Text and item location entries
┄┄┄┄┄┄

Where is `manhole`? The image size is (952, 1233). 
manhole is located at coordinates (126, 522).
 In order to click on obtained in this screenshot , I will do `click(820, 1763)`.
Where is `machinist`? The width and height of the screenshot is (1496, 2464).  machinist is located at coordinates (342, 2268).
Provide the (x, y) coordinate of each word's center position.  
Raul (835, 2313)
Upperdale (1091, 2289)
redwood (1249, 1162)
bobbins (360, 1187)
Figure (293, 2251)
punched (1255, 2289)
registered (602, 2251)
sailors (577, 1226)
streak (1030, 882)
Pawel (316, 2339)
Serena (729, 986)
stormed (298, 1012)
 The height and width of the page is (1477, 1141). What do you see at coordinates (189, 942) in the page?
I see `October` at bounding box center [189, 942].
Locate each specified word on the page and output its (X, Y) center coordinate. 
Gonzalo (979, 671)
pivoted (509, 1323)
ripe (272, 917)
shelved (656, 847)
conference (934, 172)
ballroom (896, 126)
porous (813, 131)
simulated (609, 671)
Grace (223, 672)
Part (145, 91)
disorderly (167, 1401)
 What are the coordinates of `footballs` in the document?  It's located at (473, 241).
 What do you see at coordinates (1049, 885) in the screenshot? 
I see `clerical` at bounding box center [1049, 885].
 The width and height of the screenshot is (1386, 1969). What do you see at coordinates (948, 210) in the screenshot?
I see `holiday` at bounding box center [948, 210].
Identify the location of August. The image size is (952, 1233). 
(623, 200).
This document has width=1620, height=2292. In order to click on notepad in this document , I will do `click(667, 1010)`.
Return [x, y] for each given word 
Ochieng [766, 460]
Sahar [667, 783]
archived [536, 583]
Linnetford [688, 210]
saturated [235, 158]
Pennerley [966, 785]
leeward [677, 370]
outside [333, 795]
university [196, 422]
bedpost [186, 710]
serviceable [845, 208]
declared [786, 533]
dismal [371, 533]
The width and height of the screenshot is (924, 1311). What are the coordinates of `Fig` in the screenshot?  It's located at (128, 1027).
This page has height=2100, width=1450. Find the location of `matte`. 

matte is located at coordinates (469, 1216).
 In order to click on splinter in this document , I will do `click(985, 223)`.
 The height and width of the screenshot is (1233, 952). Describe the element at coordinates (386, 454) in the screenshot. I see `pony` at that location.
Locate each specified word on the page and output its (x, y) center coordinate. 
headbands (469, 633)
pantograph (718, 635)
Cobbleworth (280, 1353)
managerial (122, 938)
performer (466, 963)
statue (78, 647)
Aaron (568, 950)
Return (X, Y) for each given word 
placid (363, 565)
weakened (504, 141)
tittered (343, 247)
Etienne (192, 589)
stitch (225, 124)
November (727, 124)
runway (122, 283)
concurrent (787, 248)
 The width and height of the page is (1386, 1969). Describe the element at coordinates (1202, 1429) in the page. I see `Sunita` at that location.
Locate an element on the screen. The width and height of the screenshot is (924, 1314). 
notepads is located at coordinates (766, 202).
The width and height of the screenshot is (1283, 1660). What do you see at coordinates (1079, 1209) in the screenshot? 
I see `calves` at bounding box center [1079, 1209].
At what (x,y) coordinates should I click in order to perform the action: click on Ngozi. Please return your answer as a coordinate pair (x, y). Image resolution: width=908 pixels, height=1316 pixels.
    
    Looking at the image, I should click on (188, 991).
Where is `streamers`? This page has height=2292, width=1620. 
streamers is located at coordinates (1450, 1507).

┄┄┄┄┄┄

Problem requirements
Please output the part of the listing that begins with the line containing "Locate an element" and runs to the end of the listing, copying those lines without any change.

Solved exercise
Locate an element on the screen. The width and height of the screenshot is (924, 1314). 
notepads is located at coordinates (766, 202).
The width and height of the screenshot is (1283, 1660). What do you see at coordinates (1079, 1209) in the screenshot? 
I see `calves` at bounding box center [1079, 1209].
At what (x,y) coordinates should I click in order to perform the action: click on Ngozi. Please return your answer as a coordinate pair (x, y). Image resolution: width=908 pixels, height=1316 pixels.
    
    Looking at the image, I should click on (188, 991).
Where is `streamers`? This page has height=2292, width=1620. 
streamers is located at coordinates (1450, 1507).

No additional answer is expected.